● **Written task**
The records that follow are to be copied word for word. Pictures should be omitted.

● **Listed records**
● ● ● ● ●

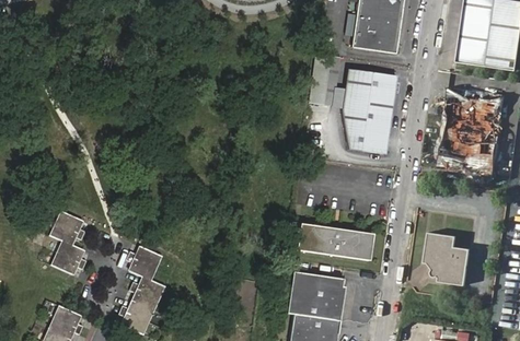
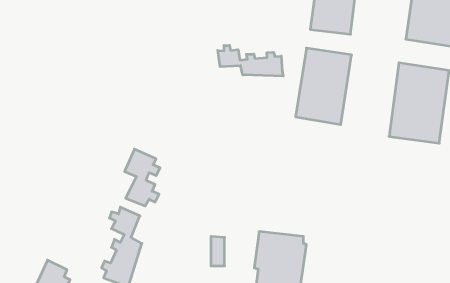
building: none -> [218,45,283,76]
building: [47,209,86,272] -> [125,149,160,206]
building: [298,224,374,263] -> none
building: [426,231,473,284] -> none

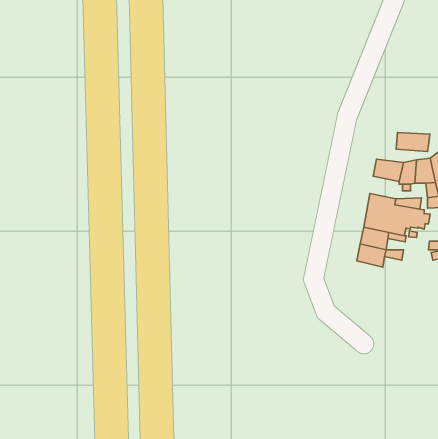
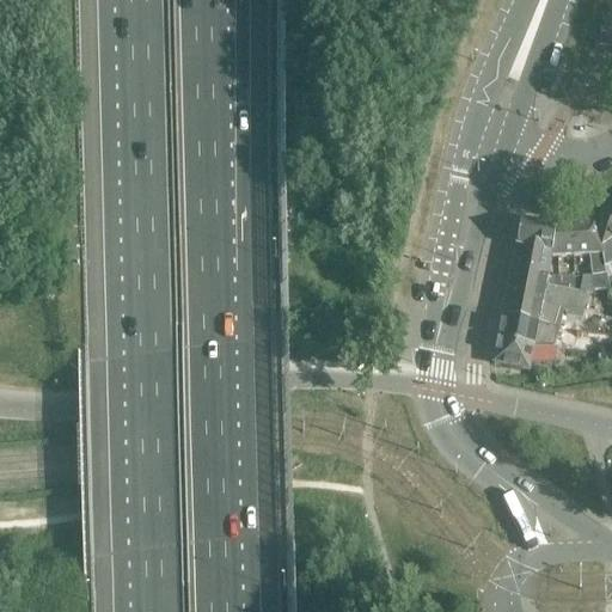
building: [396,132,430,152] -> none
building: none -> [516,244,557,275]

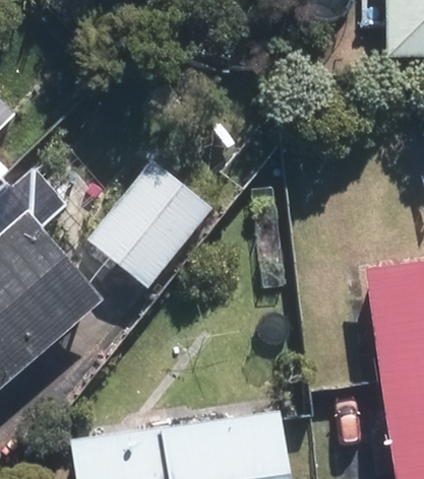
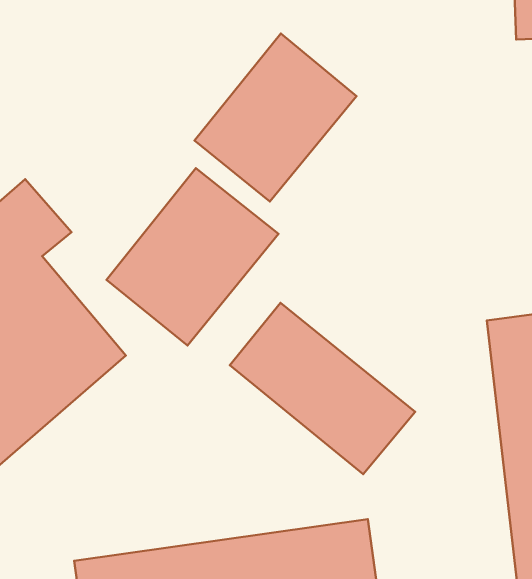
building: none -> [195,34,357,202]
building: none -> [230,303,415,474]

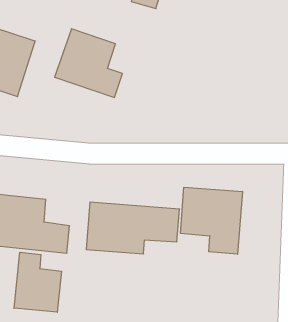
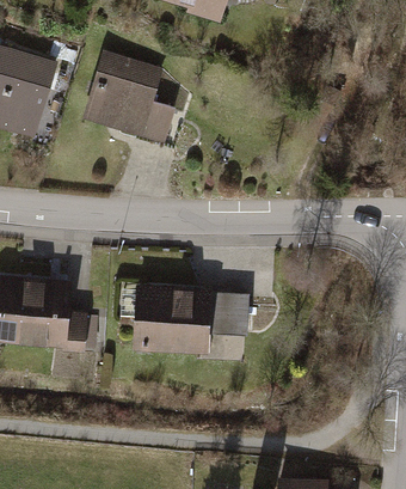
building: [180,187,242,254] -> none
building: [14,252,61,312] -> none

● ● ● ● ●

● **Solution for this exercise**
building: none -> [218,45,283,76]
building: [47,209,86,272] -> [125,149,160,206]
building: [298,224,374,263] -> none
building: [426,231,473,284] -> none

building: [396,132,430,152] -> none
building: none -> [516,244,557,275]

building: none -> [195,34,357,202]
building: none -> [230,303,415,474]

building: [180,187,242,254] -> none
building: [14,252,61,312] -> none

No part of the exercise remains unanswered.